TASK ITEM: Starting from the line with "brown cone: 8 -> 7" and going up to and including the line with "red pot: 4 -> 2", copy the listing below exactly. Leave all images out.

TASK DATA:
══════════════════════════════

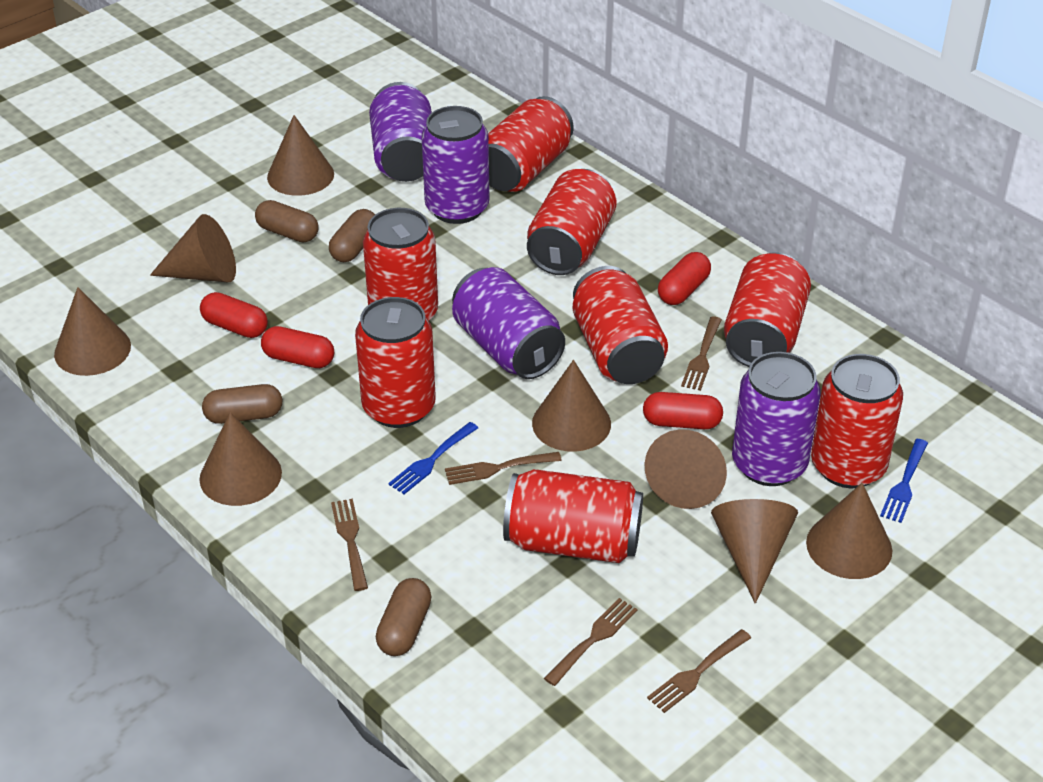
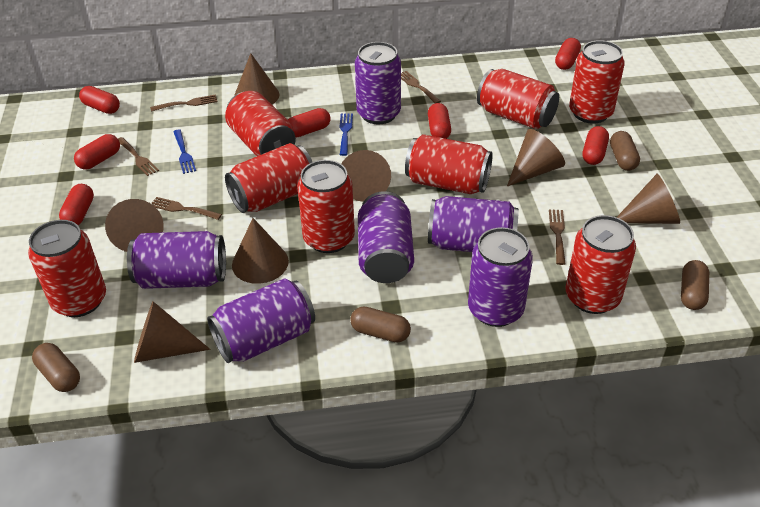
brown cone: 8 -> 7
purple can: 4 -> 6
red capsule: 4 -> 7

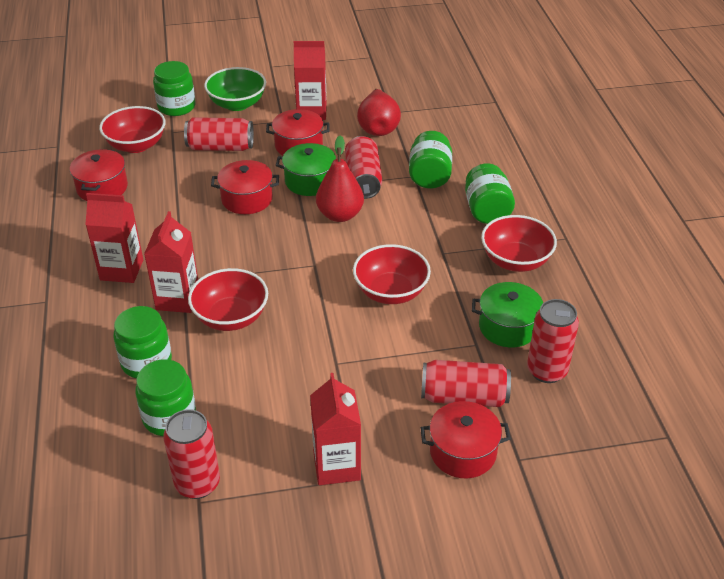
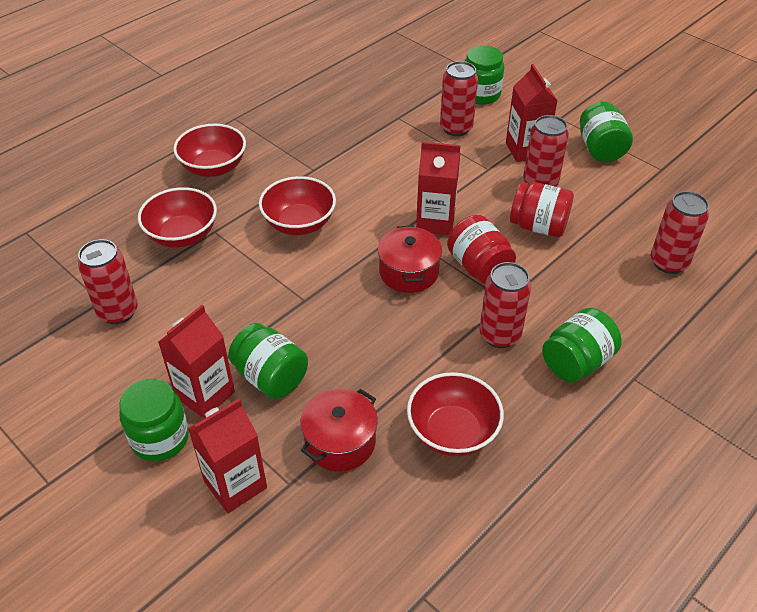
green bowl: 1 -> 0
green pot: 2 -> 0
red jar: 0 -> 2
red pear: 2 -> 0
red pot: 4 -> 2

══════════════════════════════

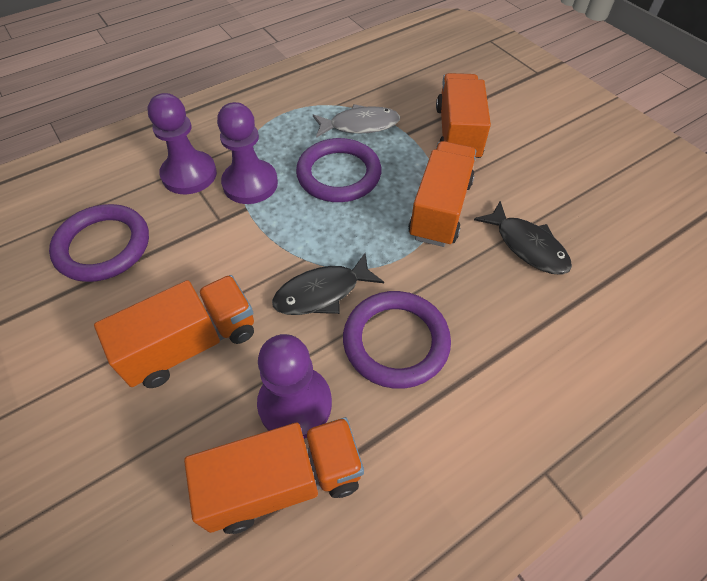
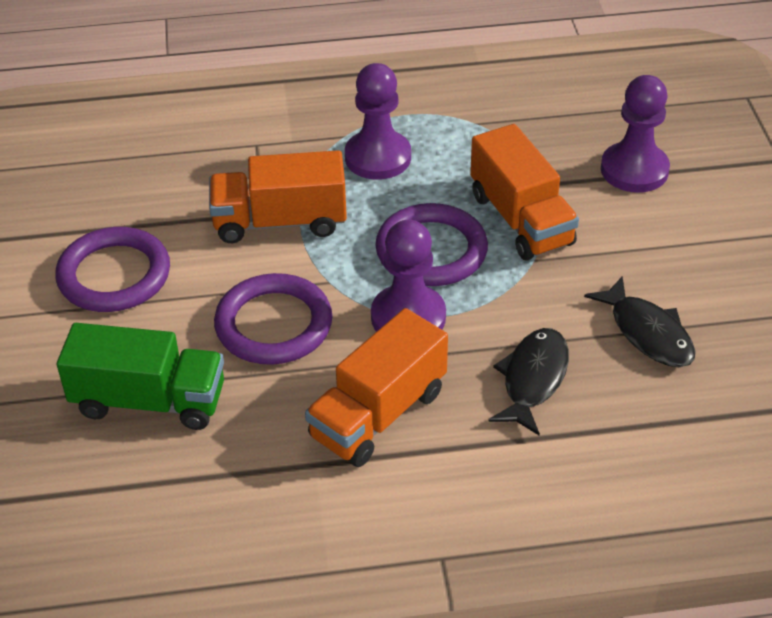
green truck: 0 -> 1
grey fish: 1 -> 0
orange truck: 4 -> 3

══════════════════════════════

OUTPUT OF THE EXERCISE:
brown cone: 8 -> 7
purple can: 4 -> 6
red capsule: 4 -> 7

green bowl: 1 -> 0
green pot: 2 -> 0
red jar: 0 -> 2
red pear: 2 -> 0
red pot: 4 -> 2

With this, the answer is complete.